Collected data
== Segment start ==

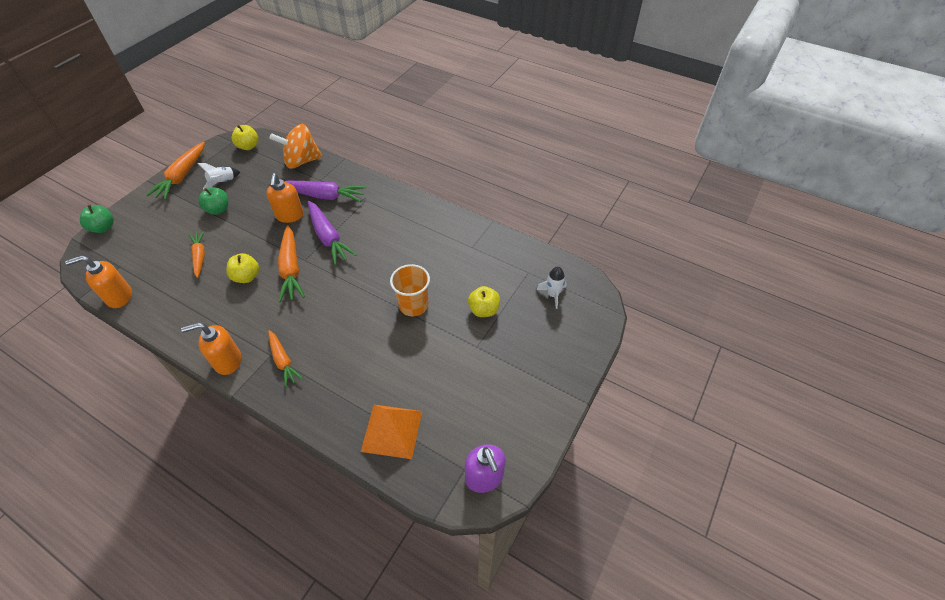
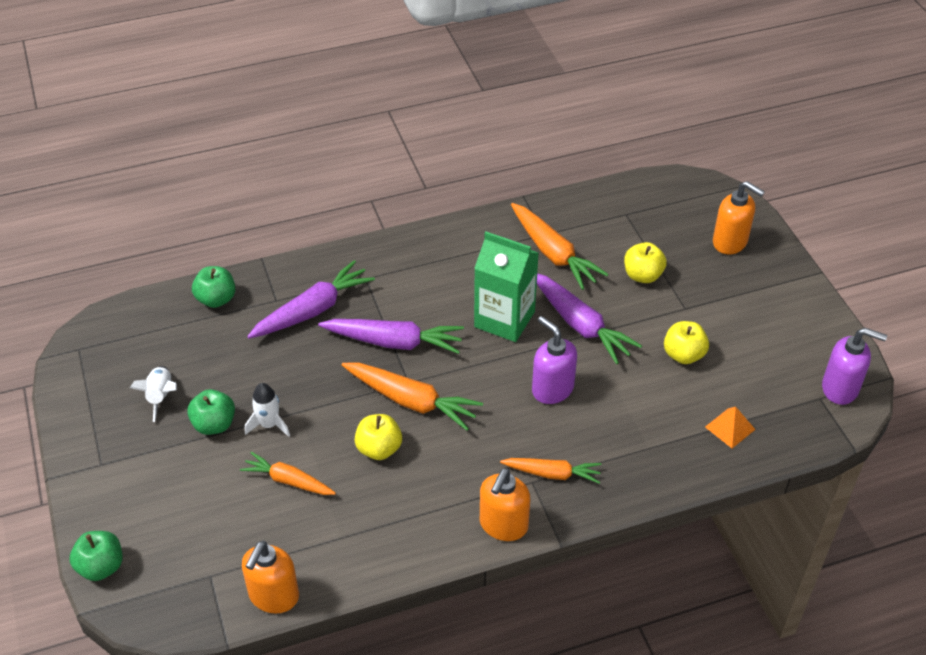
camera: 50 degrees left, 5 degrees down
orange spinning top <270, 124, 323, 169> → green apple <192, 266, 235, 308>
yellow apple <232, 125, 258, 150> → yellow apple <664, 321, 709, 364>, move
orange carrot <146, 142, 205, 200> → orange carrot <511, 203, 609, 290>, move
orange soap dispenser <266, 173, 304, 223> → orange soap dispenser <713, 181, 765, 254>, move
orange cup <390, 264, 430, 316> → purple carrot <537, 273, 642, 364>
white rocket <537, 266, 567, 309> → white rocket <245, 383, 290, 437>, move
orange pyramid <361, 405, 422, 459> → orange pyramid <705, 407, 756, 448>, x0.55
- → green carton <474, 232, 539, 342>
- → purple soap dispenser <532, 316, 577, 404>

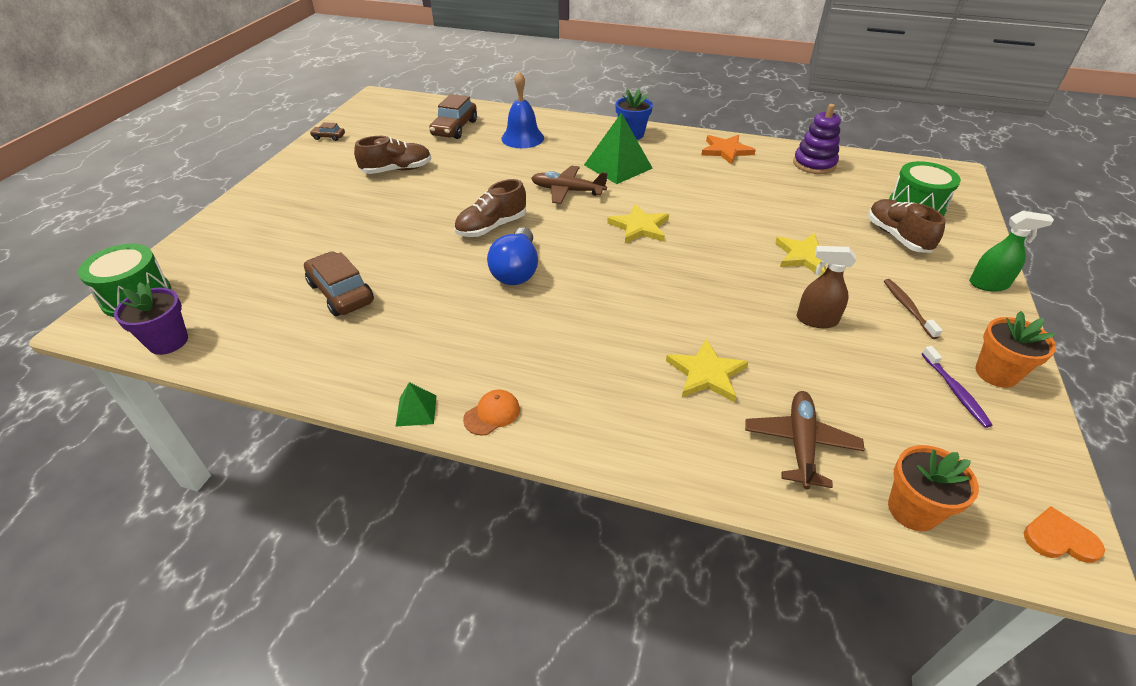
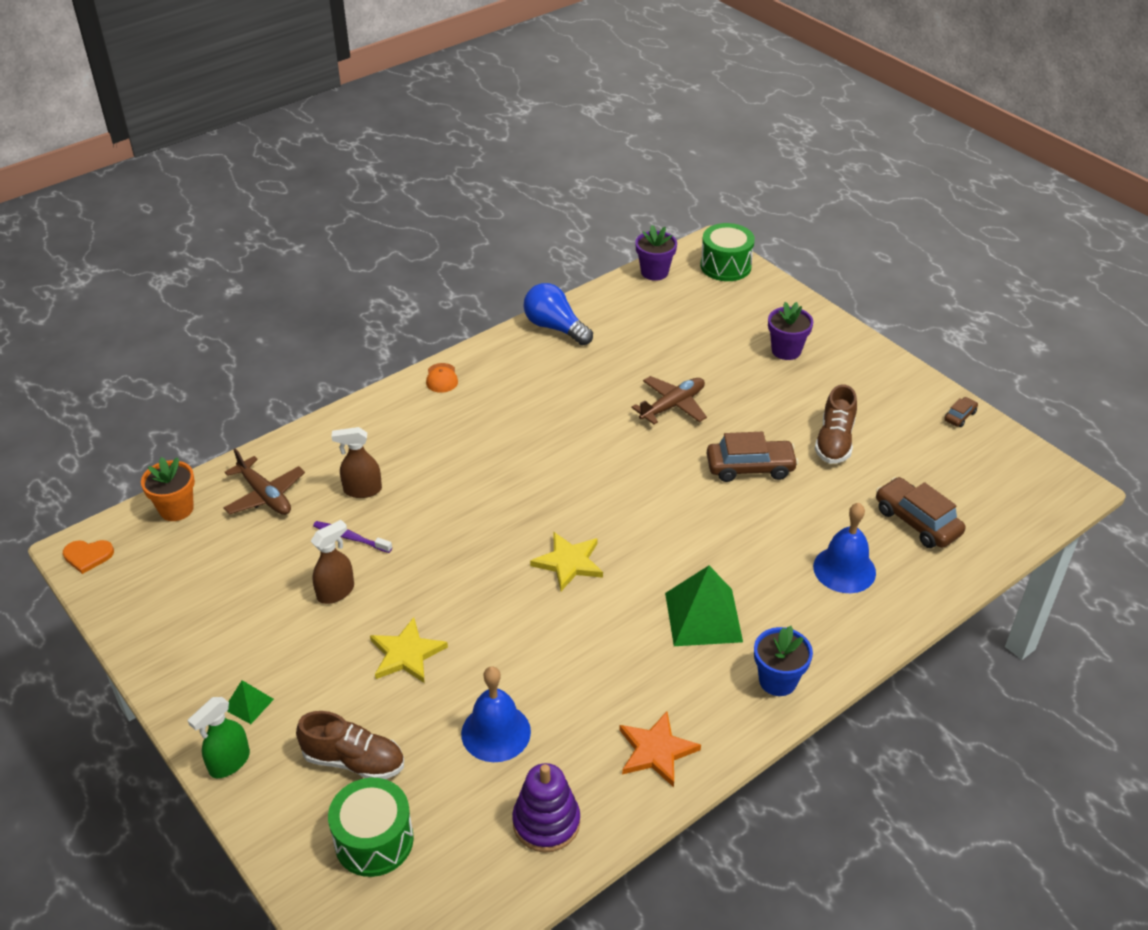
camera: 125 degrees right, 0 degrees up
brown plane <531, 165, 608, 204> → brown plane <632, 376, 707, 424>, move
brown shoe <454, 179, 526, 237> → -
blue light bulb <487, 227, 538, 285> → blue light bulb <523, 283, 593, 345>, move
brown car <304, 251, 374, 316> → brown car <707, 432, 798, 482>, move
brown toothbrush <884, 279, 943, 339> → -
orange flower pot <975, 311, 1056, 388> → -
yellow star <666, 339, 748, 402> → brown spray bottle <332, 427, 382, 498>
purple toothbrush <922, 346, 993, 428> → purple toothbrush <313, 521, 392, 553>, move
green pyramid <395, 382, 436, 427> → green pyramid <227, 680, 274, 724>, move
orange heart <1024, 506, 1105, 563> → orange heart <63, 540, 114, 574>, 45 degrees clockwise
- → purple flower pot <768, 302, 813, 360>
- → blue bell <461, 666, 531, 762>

== Segment end ==

### [Task to carry out]
The stretch of entries above that starts with the line containing "orange soap dispenser <266, 173, 304, 223>" and goes on through the line containing "white rocket <537, 266, 567, 309>" is to be transcribed exactly, and no other line is to be transcribed.

### [Answer space]
orange soap dispenser <266, 173, 304, 223> → orange soap dispenser <713, 181, 765, 254>, move
orange cup <390, 264, 430, 316> → purple carrot <537, 273, 642, 364>
white rocket <537, 266, 567, 309> → white rocket <245, 383, 290, 437>, move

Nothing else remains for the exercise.